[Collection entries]
Segment Open

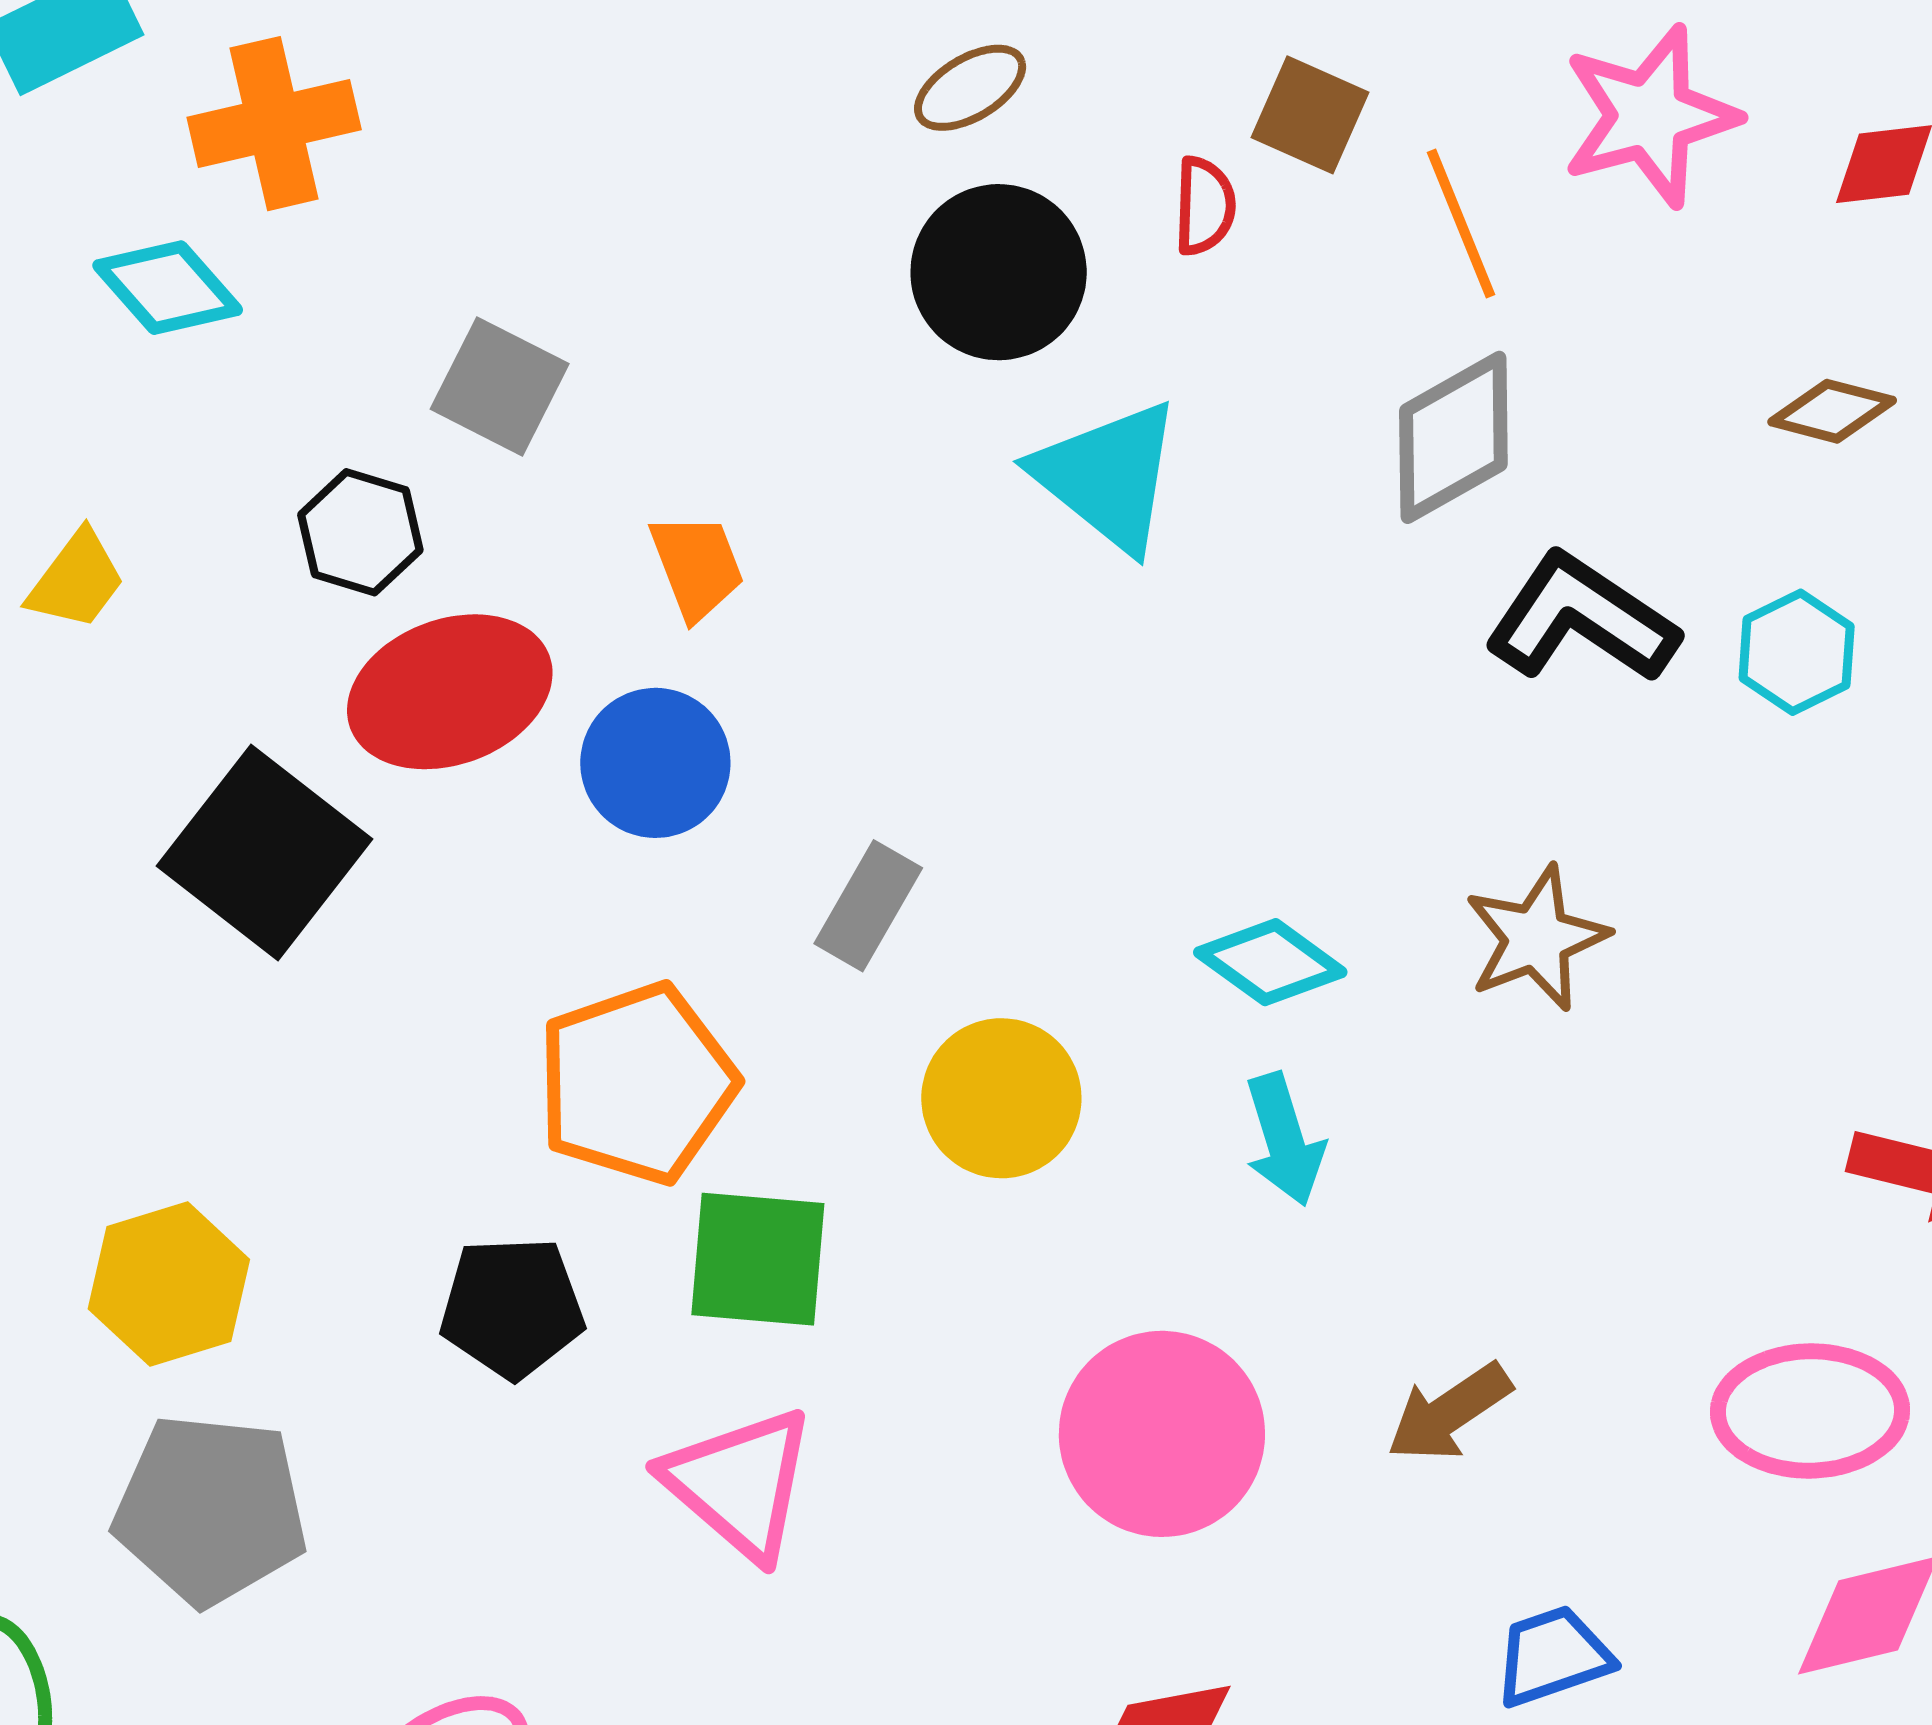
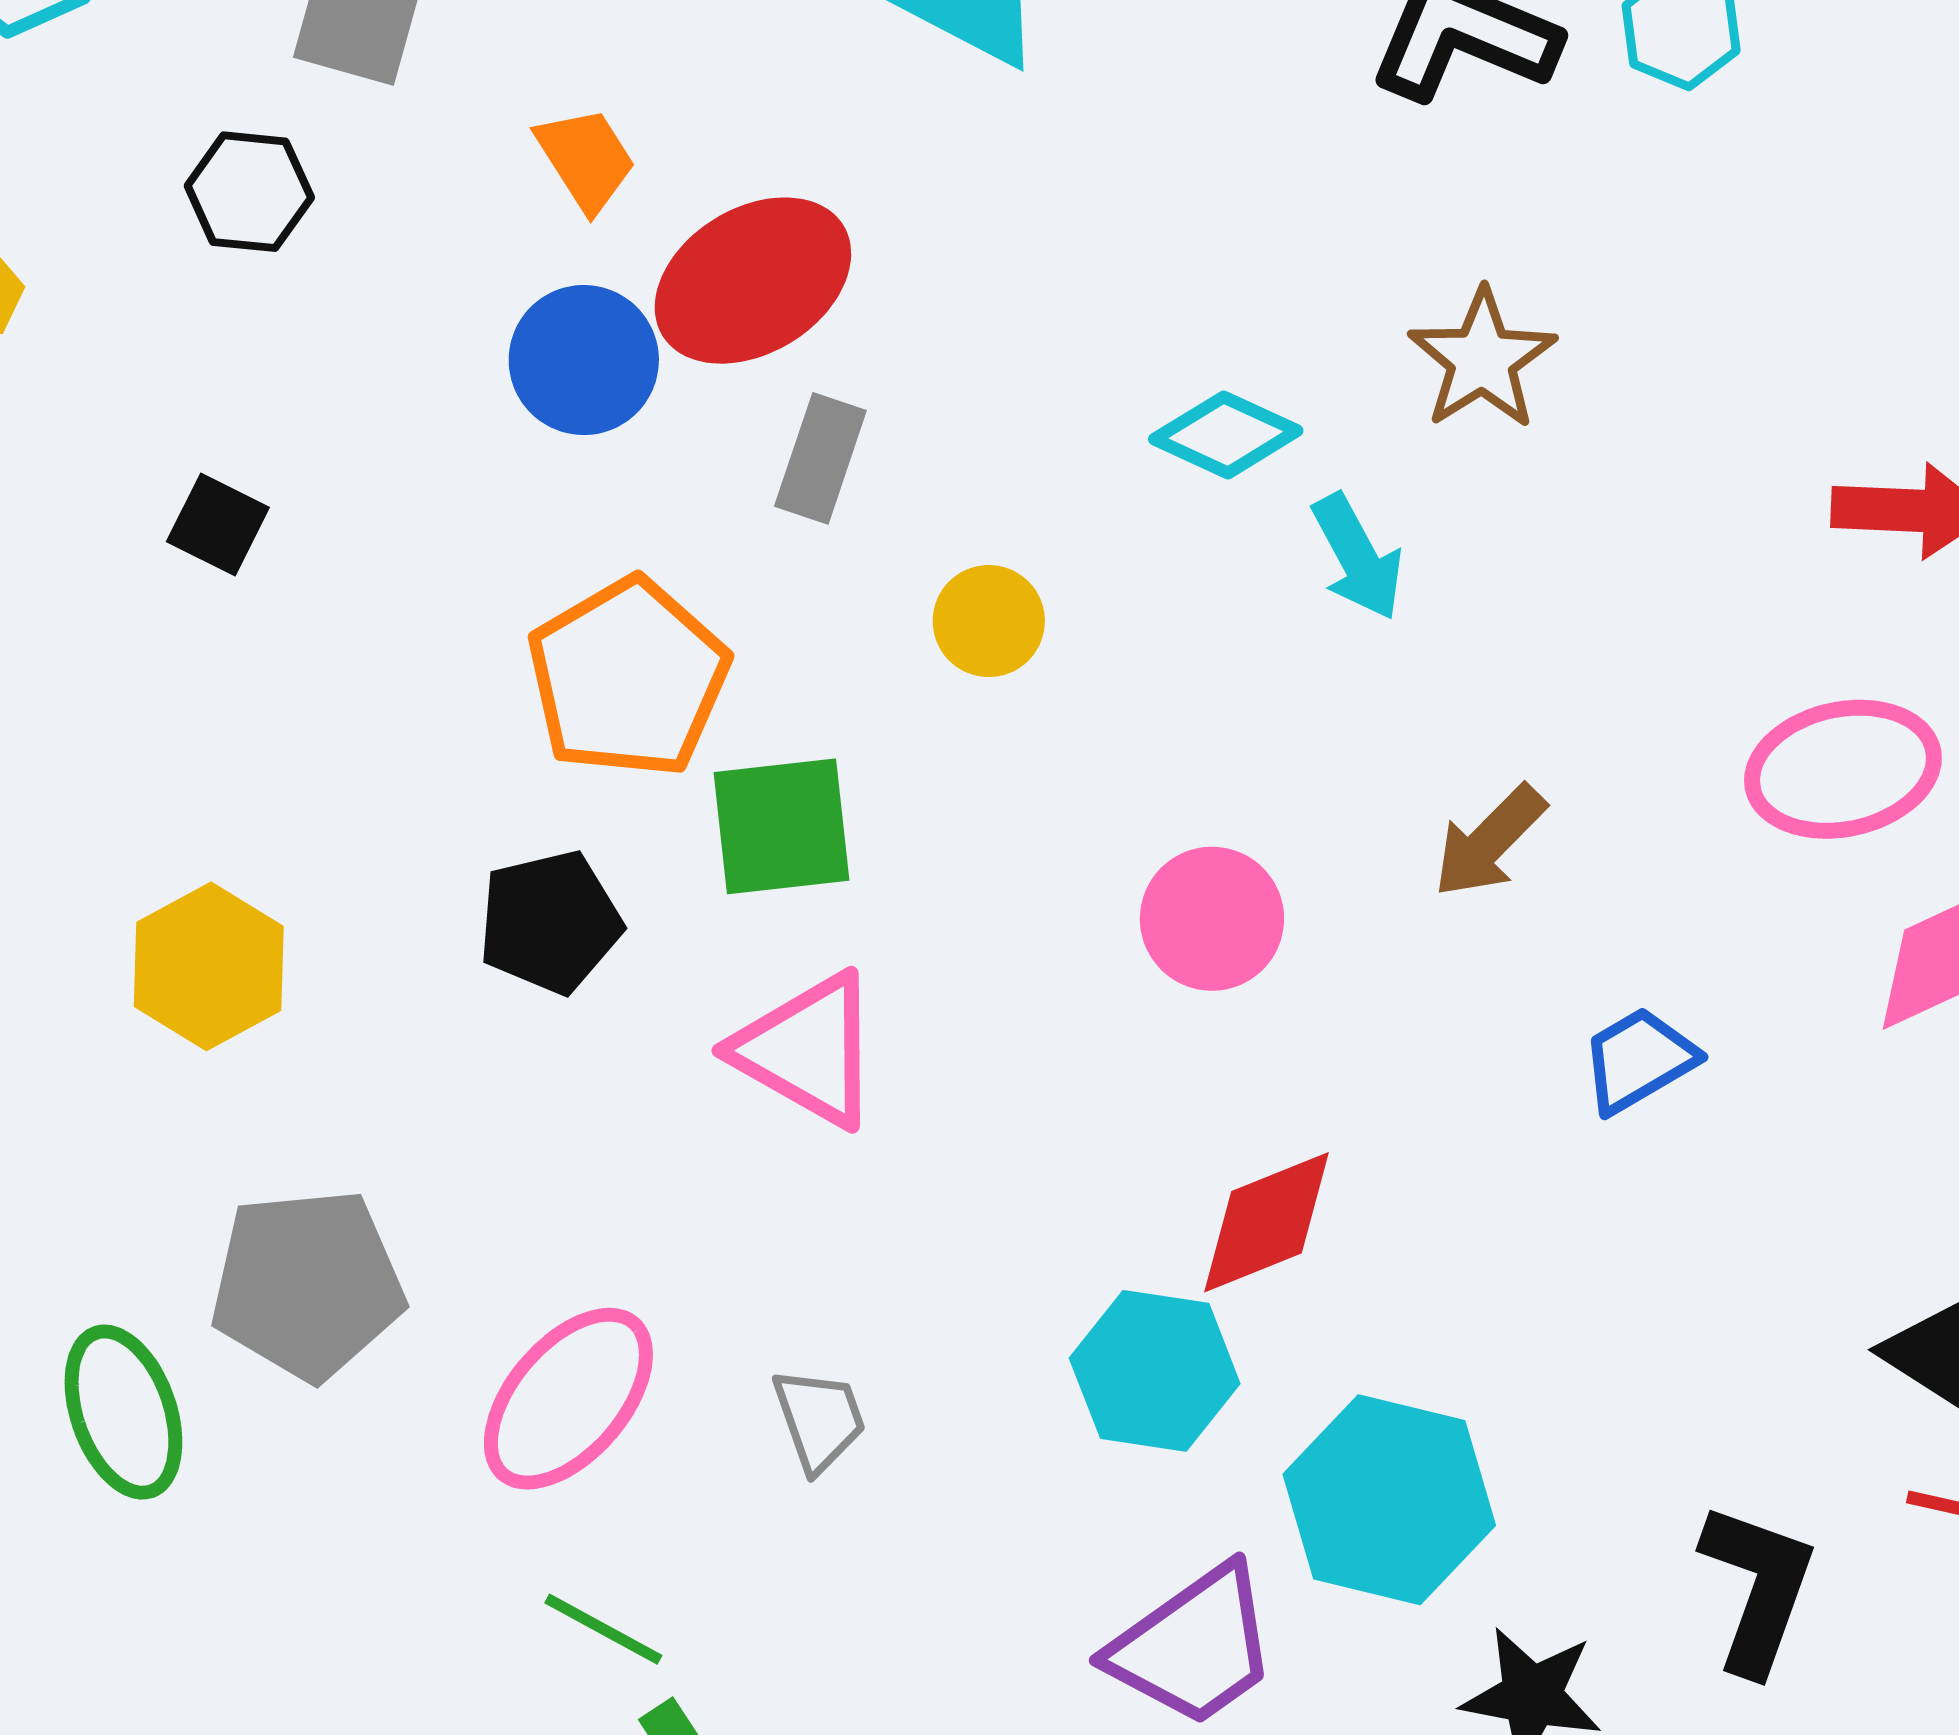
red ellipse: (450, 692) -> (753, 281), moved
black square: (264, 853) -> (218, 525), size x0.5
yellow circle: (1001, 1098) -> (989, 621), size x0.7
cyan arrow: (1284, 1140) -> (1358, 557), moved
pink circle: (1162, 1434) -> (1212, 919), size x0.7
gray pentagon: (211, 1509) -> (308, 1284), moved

Segment Closed
Segment Open

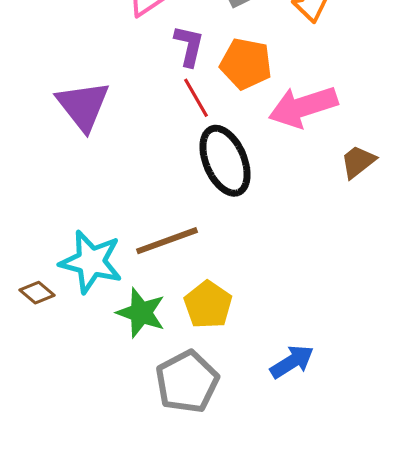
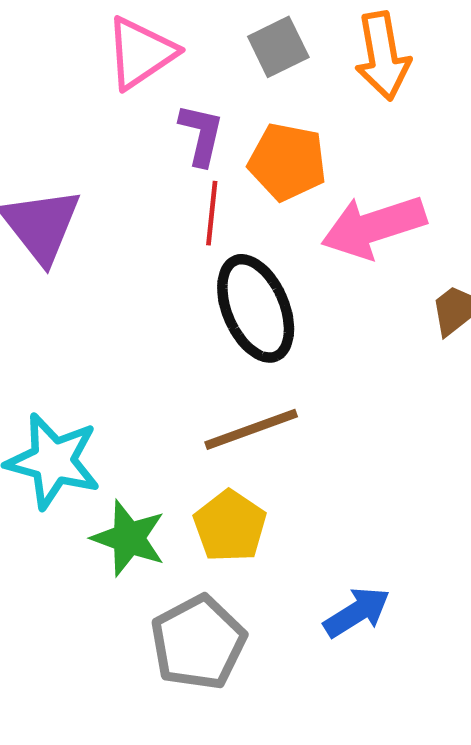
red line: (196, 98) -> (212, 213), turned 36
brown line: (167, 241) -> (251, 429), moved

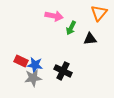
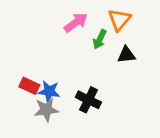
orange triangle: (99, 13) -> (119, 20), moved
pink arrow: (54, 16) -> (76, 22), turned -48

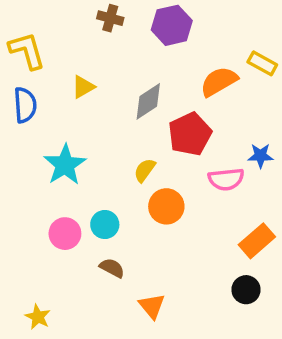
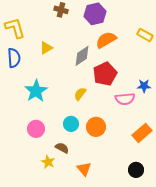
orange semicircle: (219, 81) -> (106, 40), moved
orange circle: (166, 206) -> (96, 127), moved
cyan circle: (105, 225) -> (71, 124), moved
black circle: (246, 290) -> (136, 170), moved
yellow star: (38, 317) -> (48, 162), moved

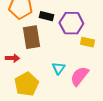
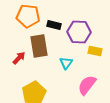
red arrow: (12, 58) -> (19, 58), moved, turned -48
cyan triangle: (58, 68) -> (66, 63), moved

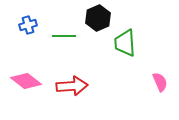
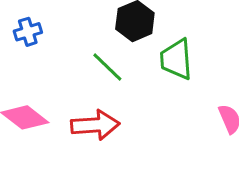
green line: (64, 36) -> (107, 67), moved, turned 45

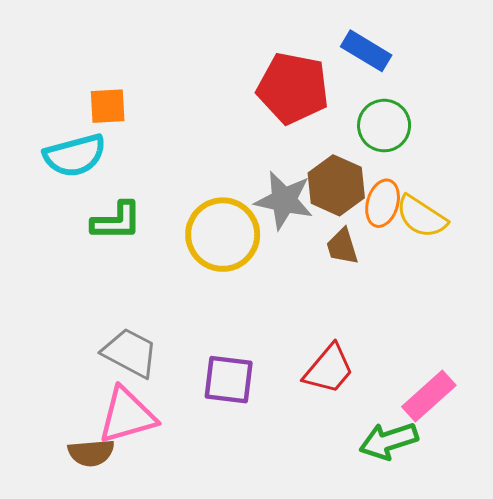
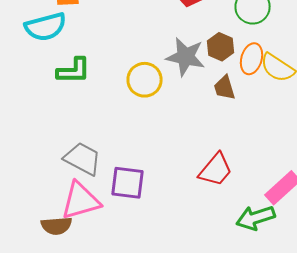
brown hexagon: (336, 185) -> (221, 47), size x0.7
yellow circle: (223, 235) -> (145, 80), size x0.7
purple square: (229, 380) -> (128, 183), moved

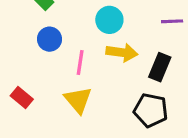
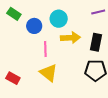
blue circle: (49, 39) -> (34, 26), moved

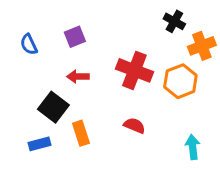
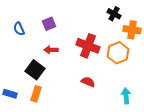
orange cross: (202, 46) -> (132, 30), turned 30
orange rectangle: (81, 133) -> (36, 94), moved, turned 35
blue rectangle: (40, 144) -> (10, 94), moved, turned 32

Segment Closed

#### [Problem description]
Copy word for word the lines of the records above from the one with "brown hexagon: (336, 185)" up to and including the one with "blue rectangle: (40, 144)". Skip the pictures.

#### [Finished exercise]
brown hexagon: (336, 185) -> (221, 47), size x0.7
yellow circle: (223, 235) -> (145, 80), size x0.7
purple square: (229, 380) -> (128, 183), moved

blue circle: (49, 39) -> (34, 26), moved

orange cross: (202, 46) -> (132, 30), turned 30
orange rectangle: (81, 133) -> (36, 94), moved, turned 35
blue rectangle: (40, 144) -> (10, 94), moved, turned 32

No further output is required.